(Entries on where items appear)
········

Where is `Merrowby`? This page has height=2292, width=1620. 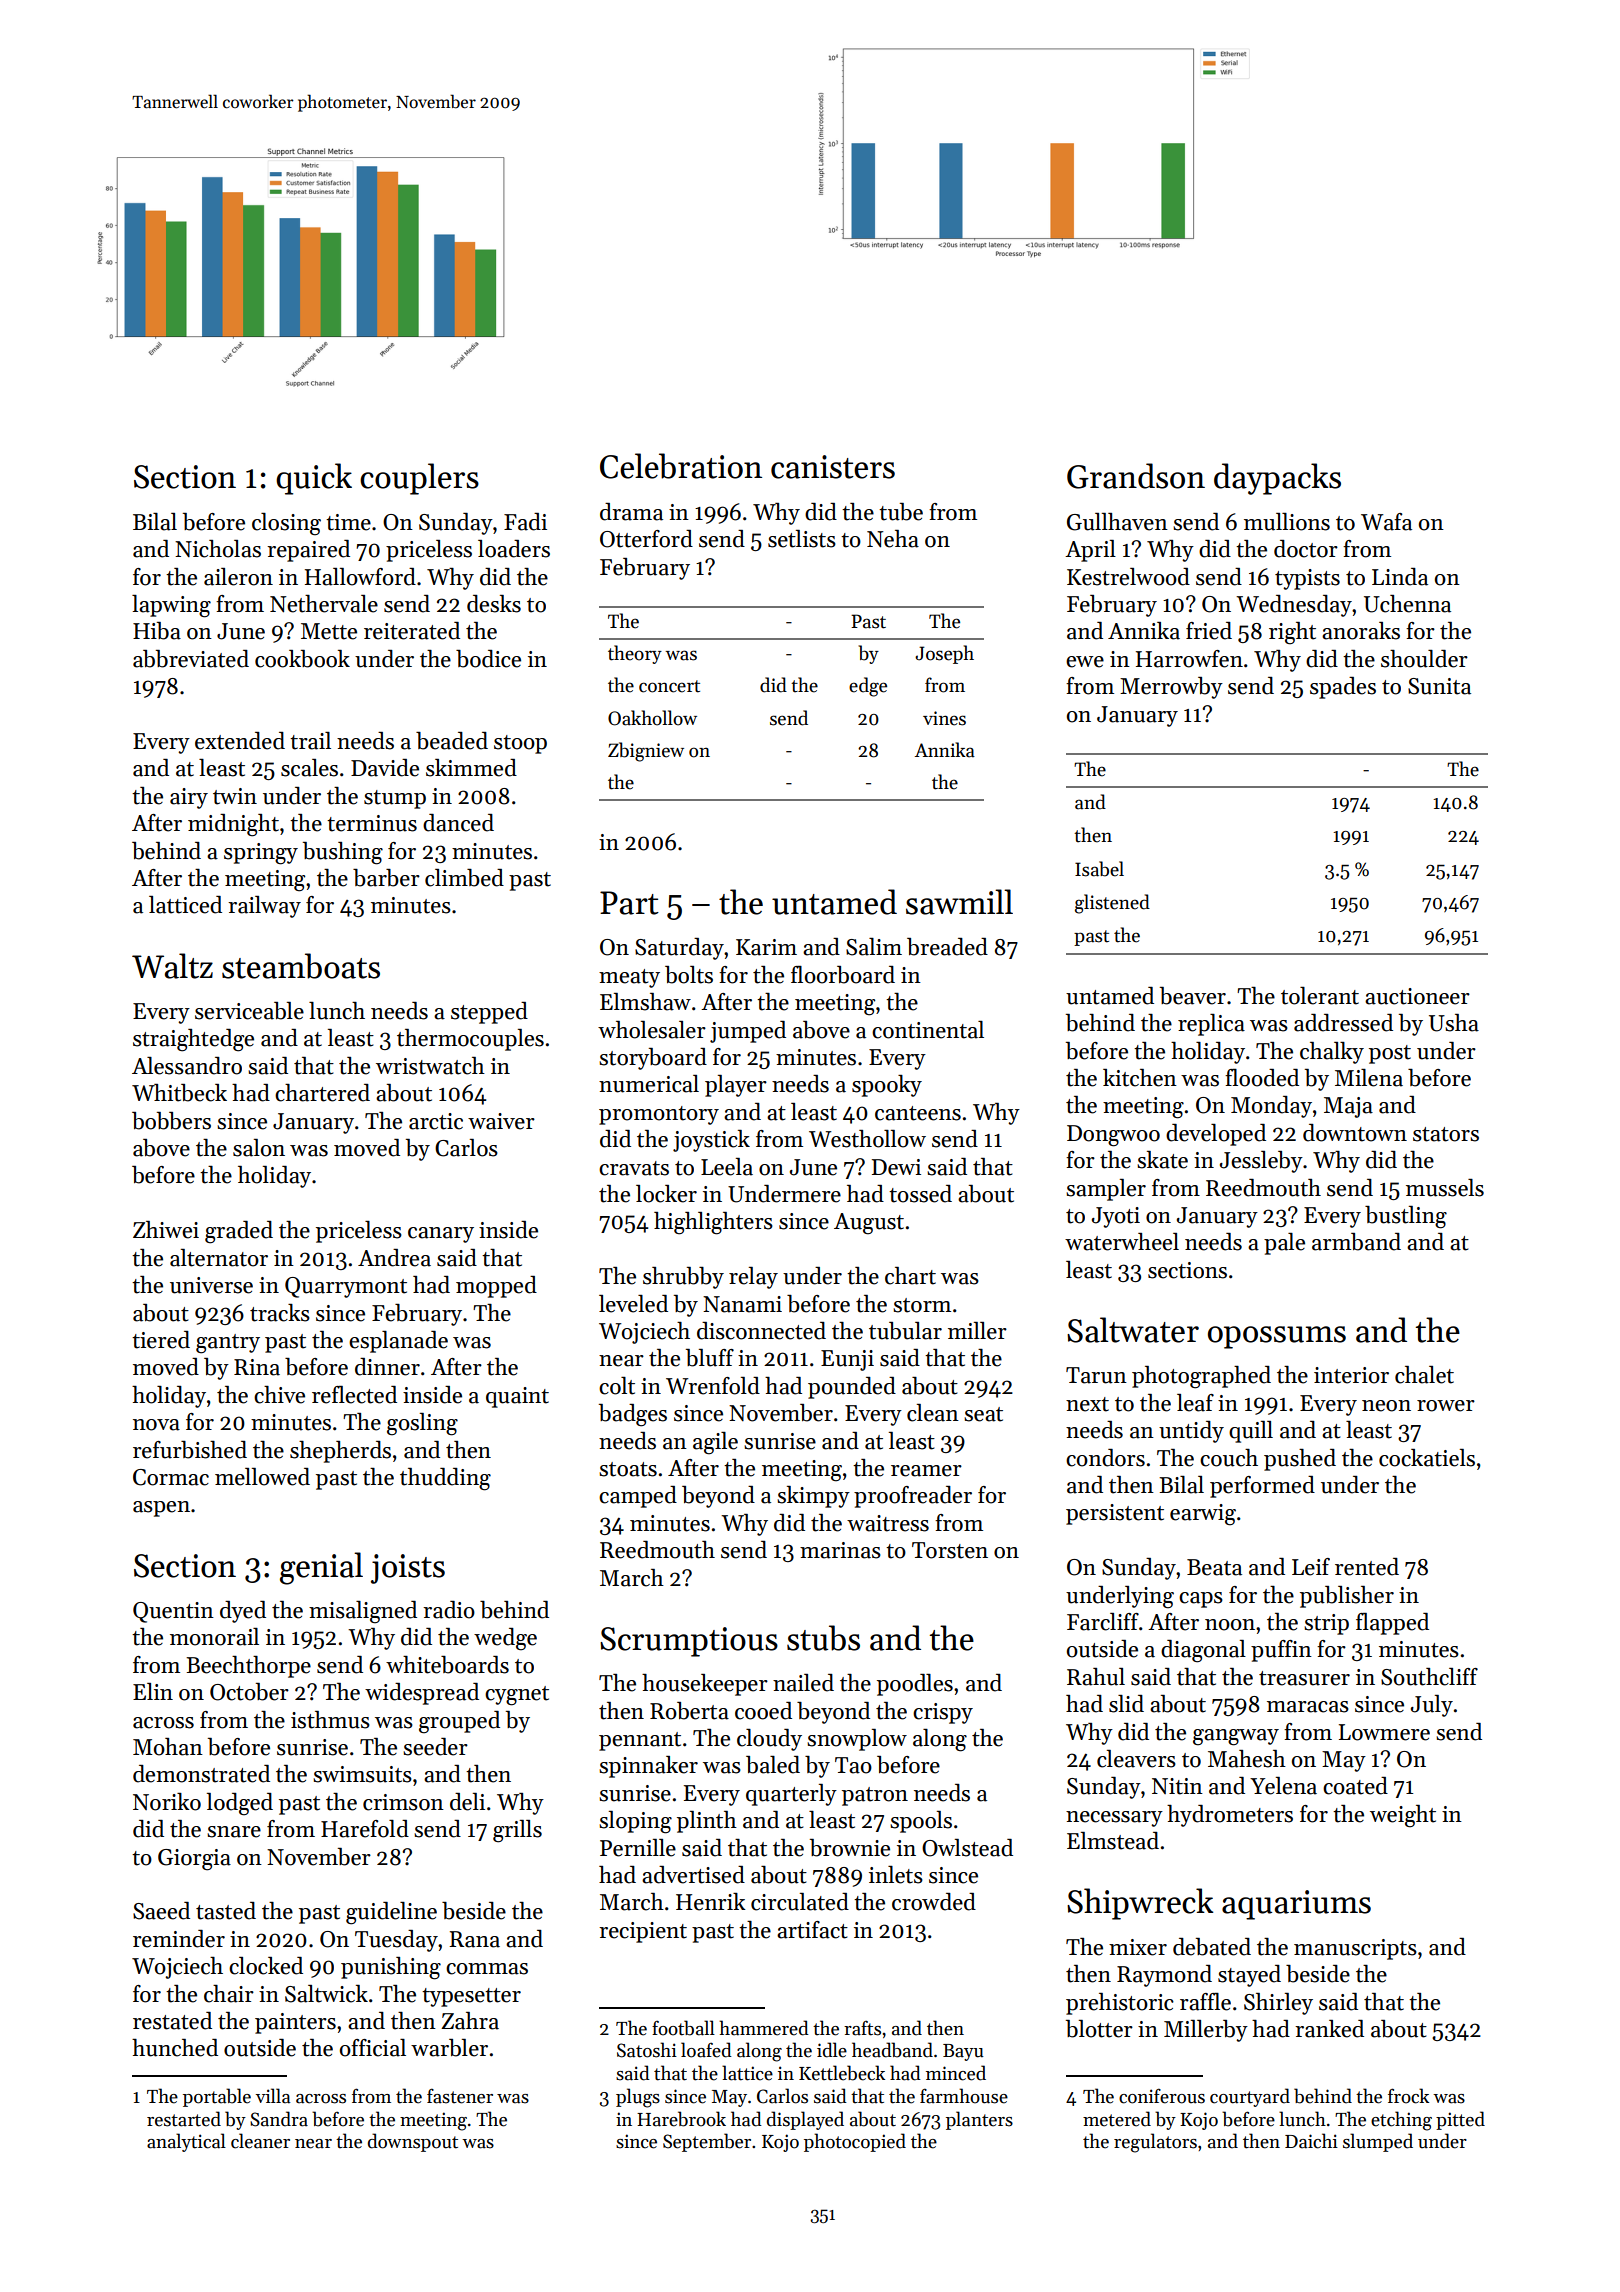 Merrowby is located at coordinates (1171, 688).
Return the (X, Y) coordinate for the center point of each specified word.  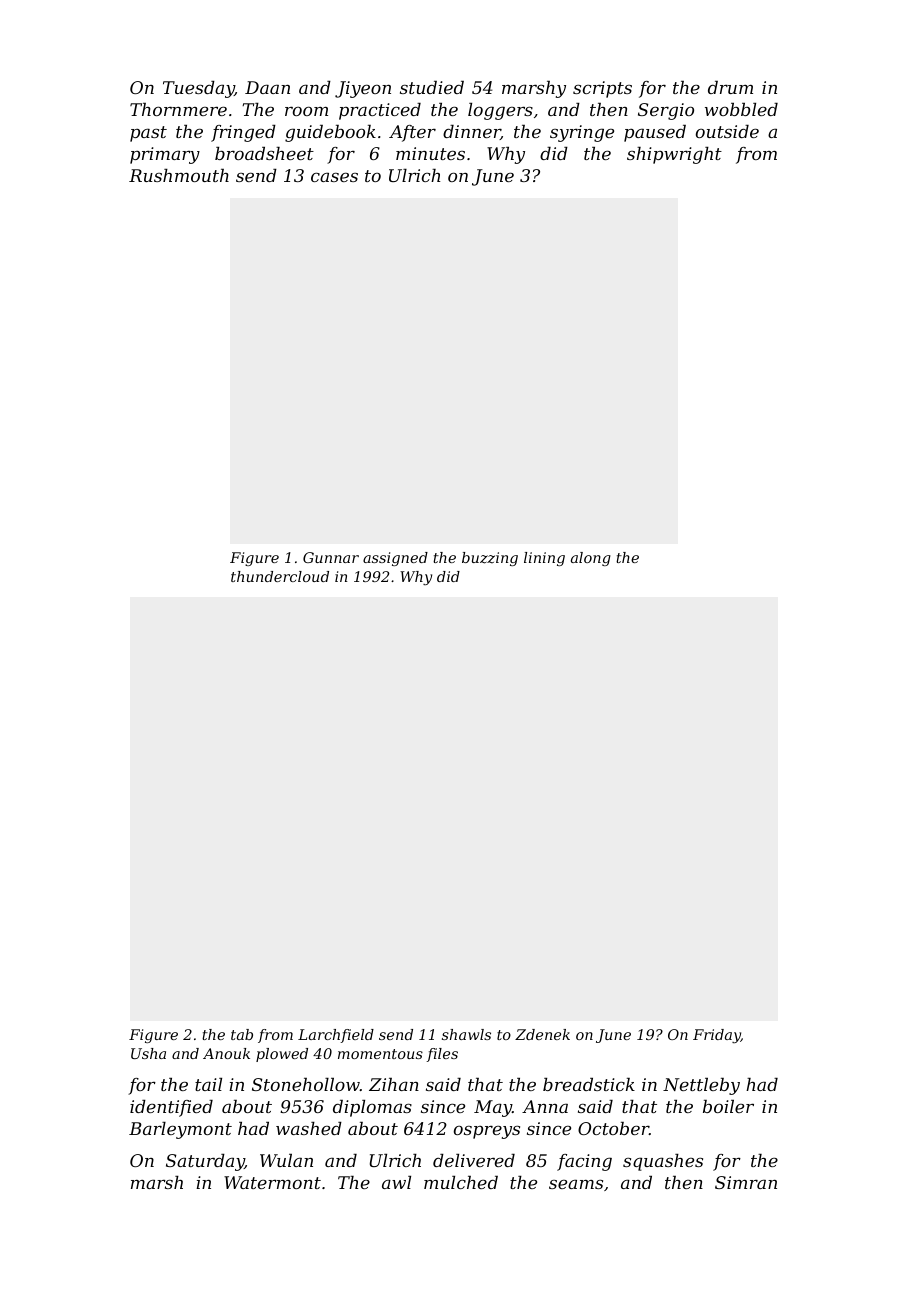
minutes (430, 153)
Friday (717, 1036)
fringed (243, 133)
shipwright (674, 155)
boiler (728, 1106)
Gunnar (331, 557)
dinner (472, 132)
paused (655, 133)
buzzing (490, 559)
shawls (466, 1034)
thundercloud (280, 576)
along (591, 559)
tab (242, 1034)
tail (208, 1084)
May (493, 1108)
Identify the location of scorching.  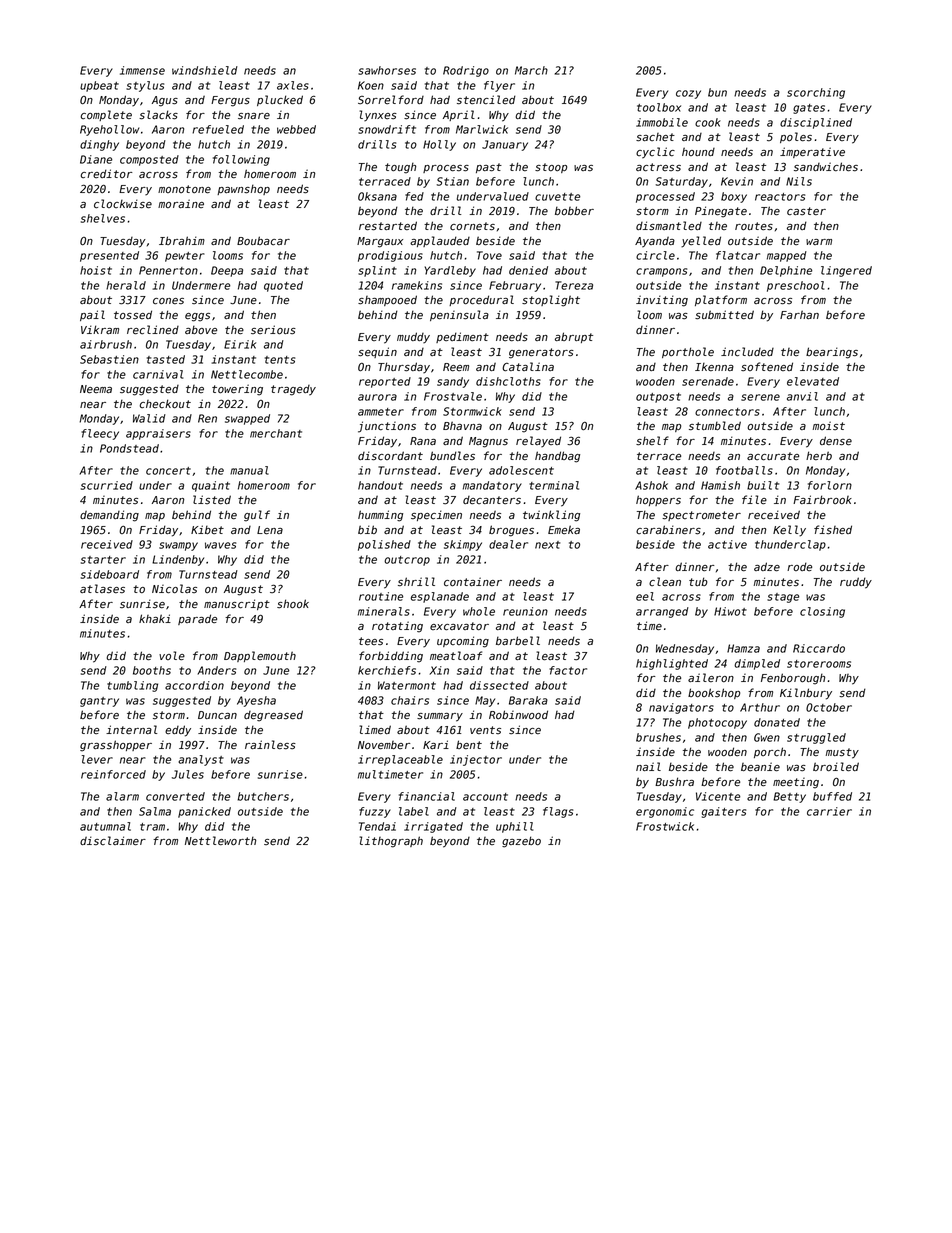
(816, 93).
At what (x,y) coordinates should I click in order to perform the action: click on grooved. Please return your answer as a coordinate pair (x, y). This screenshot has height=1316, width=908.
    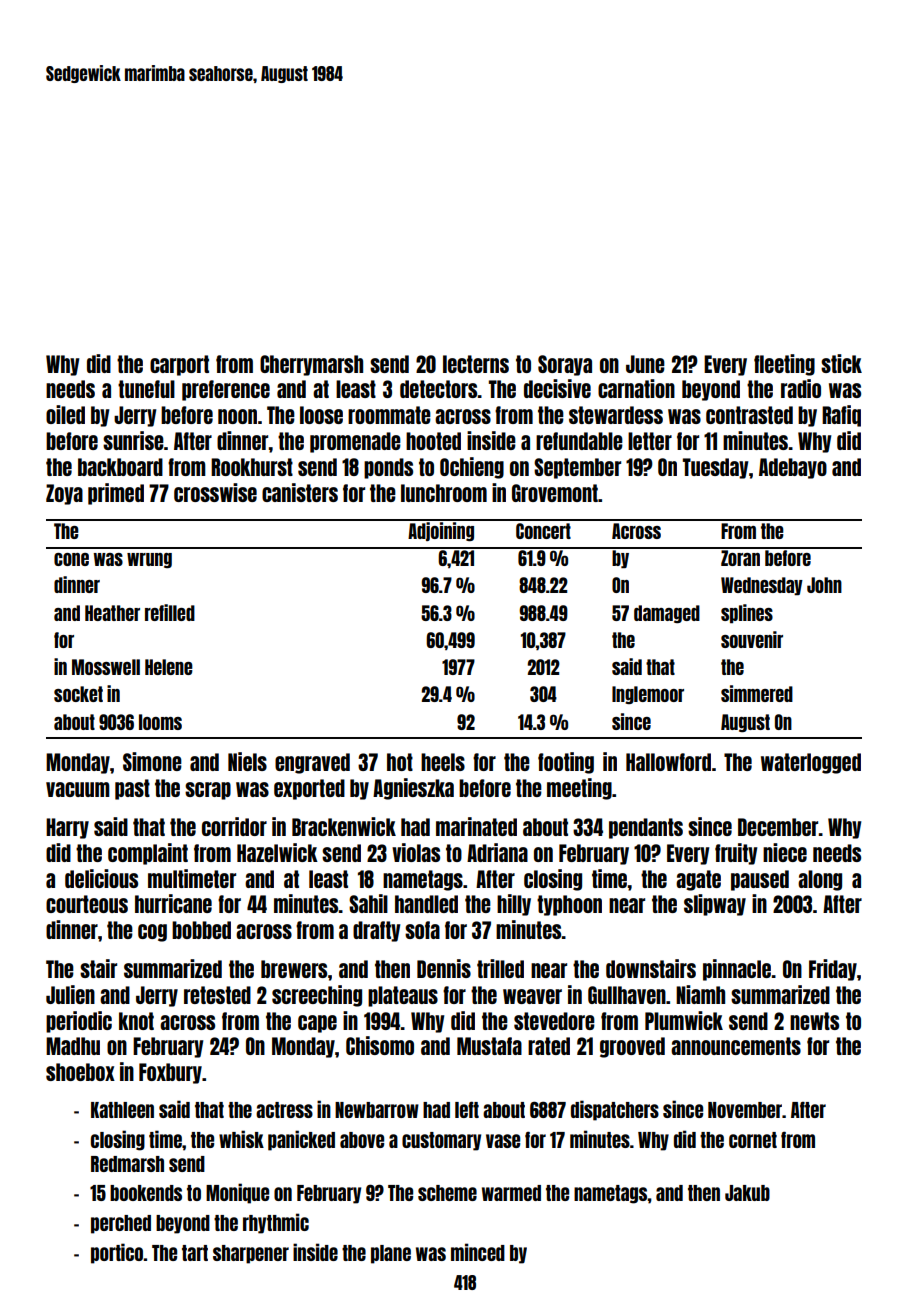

········

> _Description of the task_
Can you express the entries above as a Markdown table with the columns Number and Entry line, covering the lines from the one containing "Return the (X, Y)" through the end of the entries, inclusive? Skip blank lines and leave the pictures out.

> _Output for this task_
| Number | Entry line |
|---|---|
| 1 | Return the (X, Y) coordinate for the center point of each specified word.   |
| 2 | minutes (430, 153) |
| 3 | Friday (717, 1036) |
| 4 | fringed (243, 133) |
| 5 | shipwright (674, 155) |
| 6 | boiler (728, 1106) |
| 7 | Gunnar (331, 557) |
| 8 | dinner (472, 132) |
| 9 | paused (655, 133) |
| 10 | buzzing (490, 559) |
| 11 | shawls (466, 1034) |
| 12 | thundercloud (280, 576) |
| 13 | along (591, 559) |
| 14 | tab (242, 1034) |
| 15 | tail (208, 1084) |
| 16 | May (493, 1108) |
| 17 | Identify the location of scorching.   |
| 18 | (816, 93). |
| 19 | At what (x,y) coordinates should I click in order to perform the action: click on grooved. Please return your answer as a coordinate pair (x, y). This screenshot has height=1316, width=908. |